WORK INSTRUCTIONS: Everything from the line containing "Q1: NPN (B VREF, C" down to the last line of the entries below must be transcribed exactly, and nothing else.
── WORKING DATA
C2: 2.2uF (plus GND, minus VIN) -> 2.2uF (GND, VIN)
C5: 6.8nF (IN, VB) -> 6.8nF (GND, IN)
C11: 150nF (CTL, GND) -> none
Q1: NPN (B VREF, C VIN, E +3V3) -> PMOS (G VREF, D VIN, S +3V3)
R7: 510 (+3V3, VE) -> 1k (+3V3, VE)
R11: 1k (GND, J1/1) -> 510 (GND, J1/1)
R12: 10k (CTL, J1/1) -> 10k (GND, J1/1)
────
RESULT OF THIS EXERCISE:
Q1: NPN (B VREF, C VIN, E +3V3) -> PMOS (G VREF, D VIN, S +3V3)
R7: 510 (+3V3, VE) -> 1k (+3V3, VE)
R11: 1k (GND, J1/1) -> 510 (GND, J1/1)
R12: 10k (CTL, J1/1) -> 10k (GND, J1/1)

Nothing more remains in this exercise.